(Data extracted from a collection)
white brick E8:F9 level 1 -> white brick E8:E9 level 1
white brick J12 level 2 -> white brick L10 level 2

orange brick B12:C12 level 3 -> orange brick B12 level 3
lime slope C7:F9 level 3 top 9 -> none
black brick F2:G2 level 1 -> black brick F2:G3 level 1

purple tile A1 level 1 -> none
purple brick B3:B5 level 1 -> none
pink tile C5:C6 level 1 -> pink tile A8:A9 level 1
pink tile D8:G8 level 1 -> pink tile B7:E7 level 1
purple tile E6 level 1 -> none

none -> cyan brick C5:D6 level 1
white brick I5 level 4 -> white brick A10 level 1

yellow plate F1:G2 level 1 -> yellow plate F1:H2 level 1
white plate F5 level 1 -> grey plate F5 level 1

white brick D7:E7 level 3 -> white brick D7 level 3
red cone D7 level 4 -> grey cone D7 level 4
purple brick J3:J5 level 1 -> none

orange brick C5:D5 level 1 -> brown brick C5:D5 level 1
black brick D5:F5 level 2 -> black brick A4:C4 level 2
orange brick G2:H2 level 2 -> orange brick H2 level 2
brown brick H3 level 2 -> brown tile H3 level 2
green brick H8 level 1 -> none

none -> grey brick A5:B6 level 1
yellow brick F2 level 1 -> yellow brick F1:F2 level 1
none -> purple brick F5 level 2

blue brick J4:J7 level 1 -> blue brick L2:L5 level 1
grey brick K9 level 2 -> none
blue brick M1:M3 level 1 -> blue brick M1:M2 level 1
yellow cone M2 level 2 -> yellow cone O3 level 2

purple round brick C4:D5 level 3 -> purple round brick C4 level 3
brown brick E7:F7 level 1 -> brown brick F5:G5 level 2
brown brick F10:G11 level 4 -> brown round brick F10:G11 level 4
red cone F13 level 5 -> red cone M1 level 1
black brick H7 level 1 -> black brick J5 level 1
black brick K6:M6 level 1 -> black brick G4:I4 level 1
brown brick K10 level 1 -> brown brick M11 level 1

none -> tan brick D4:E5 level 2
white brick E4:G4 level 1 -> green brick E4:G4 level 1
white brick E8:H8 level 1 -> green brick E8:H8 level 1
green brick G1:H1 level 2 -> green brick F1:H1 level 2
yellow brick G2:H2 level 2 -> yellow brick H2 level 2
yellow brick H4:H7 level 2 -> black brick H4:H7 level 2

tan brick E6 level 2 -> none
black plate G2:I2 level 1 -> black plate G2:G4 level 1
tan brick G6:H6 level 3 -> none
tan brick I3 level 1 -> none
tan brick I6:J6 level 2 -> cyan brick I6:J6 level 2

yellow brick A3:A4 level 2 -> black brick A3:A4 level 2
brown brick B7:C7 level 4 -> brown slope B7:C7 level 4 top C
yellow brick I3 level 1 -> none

WORK ORDER: Extract exactly the leading lines of the data, stopping at and including the line with "brown brick H3".

TASK SOLUTION:
white brick E8:F9 level 1 -> white brick E8:E9 level 1
white brick J12 level 2 -> white brick L10 level 2

orange brick B12:C12 level 3 -> orange brick B12 level 3
lime slope C7:F9 level 3 top 9 -> none
black brick F2:G2 level 1 -> black brick F2:G3 level 1

purple tile A1 level 1 -> none
purple brick B3:B5 level 1 -> none
pink tile C5:C6 level 1 -> pink tile A8:A9 level 1
pink tile D8:G8 level 1 -> pink tile B7:E7 level 1
purple tile E6 level 1 -> none

none -> cyan brick C5:D6 level 1
white brick I5 level 4 -> white brick A10 level 1

yellow plate F1:G2 level 1 -> yellow plate F1:H2 level 1
white plate F5 level 1 -> grey plate F5 level 1

white brick D7:E7 level 3 -> white brick D7 level 3
red cone D7 level 4 -> grey cone D7 level 4
purple brick J3:J5 level 1 -> none

orange brick C5:D5 level 1 -> brown brick C5:D5 level 1
black brick D5:F5 level 2 -> black brick A4:C4 level 2
orange brick G2:H2 level 2 -> orange brick H2 level 2
brown brick H3 level 2 -> brown tile H3 level 2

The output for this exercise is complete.